◆ **OBJECTIVE**
Pull out every line of the rows below that contains the string "grace".

## begin DATA FOR THIS TASK

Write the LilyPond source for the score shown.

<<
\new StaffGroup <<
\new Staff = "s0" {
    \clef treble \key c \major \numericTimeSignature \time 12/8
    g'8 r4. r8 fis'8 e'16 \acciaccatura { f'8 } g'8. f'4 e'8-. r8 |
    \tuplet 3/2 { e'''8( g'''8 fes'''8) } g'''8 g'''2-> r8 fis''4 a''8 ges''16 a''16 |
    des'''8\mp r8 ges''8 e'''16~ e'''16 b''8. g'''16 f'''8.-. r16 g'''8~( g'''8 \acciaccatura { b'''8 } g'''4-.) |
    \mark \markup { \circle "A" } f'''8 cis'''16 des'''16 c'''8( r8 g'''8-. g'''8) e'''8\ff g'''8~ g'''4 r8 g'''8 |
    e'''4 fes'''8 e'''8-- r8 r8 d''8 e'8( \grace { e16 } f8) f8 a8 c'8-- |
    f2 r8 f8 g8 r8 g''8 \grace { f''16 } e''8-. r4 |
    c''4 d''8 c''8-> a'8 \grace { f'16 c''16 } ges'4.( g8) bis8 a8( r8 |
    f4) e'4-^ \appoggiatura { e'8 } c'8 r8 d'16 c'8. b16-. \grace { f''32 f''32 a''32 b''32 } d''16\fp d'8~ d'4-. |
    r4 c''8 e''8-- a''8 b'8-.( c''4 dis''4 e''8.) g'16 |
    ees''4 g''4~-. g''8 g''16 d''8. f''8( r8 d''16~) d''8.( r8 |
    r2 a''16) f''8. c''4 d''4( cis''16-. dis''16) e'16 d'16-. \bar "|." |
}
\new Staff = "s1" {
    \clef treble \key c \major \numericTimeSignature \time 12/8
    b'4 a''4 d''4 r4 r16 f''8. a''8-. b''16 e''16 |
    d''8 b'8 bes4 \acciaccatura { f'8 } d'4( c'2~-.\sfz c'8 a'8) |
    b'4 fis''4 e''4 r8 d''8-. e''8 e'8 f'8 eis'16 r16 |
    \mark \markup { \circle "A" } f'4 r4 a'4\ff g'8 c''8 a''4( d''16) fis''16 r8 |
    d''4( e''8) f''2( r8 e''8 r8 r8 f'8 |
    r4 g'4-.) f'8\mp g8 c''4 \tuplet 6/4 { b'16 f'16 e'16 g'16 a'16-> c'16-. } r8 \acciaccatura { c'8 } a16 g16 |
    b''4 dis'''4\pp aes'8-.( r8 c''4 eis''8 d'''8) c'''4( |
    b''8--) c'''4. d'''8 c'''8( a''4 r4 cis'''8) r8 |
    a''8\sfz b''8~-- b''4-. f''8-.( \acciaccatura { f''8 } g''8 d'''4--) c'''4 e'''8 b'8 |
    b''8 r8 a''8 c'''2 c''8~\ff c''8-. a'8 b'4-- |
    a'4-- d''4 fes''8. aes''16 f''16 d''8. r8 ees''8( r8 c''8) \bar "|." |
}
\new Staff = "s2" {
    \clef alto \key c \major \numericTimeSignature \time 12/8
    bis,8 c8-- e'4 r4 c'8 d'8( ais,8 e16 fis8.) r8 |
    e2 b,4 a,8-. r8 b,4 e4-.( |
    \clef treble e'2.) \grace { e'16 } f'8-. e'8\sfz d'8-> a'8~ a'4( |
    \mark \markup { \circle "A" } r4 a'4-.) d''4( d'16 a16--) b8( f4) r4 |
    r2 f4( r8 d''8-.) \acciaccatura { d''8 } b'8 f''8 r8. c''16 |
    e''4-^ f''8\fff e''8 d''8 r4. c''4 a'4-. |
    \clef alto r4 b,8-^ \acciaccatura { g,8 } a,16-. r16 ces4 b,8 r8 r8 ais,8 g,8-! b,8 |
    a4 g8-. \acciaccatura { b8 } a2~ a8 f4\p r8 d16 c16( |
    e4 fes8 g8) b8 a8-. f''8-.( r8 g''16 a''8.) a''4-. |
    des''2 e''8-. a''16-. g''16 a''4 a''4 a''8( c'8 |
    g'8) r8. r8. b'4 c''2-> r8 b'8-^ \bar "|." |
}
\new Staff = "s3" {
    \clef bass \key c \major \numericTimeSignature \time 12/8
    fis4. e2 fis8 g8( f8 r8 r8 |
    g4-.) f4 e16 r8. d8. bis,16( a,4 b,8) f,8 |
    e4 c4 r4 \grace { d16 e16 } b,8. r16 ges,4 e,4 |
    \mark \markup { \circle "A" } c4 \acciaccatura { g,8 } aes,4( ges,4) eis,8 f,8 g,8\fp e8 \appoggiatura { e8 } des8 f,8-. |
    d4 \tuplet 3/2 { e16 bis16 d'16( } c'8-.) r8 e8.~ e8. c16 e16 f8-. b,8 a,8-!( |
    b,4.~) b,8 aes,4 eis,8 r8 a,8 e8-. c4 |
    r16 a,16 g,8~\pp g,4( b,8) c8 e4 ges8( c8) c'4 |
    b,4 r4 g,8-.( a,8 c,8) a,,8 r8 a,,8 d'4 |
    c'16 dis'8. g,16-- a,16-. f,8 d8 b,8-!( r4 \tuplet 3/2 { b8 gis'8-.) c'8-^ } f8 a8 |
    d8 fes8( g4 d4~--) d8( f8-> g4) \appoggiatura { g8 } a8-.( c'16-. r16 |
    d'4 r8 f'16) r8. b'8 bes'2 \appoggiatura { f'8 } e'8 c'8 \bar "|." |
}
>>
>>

## end DATA FOR THIS TASK

◆ **EXERCISE SOLUTION**
    e'''4 fes'''8 e'''8-- r8 r8 d''8 e'8( \grace { e16 } f8) f8 a8 c'8-- |
    f2 r8 f8 g8 r8 g''8 \grace { f''16 } e''8-. r4 |
    c''4 d''8 c''8-> a'8 \grace { f'16 c''16 } ges'4.( g8) bis8 a8( r8 |
    f4) e'4-^ \appoggiatura { e'8 } c'8 r8 d'16 c'8. b16-. \grace { f''32 f''32 a''32 b''32 } d''16\fp d'8~ d'4-. |
    \clef treble e'2.) \grace { e'16 } f'8-. e'8\sfz d'8-> a'8~ a'4( |
    e4 c4 r4 \grace { d16 e16 } b,8. r16 ges,4 e,4 |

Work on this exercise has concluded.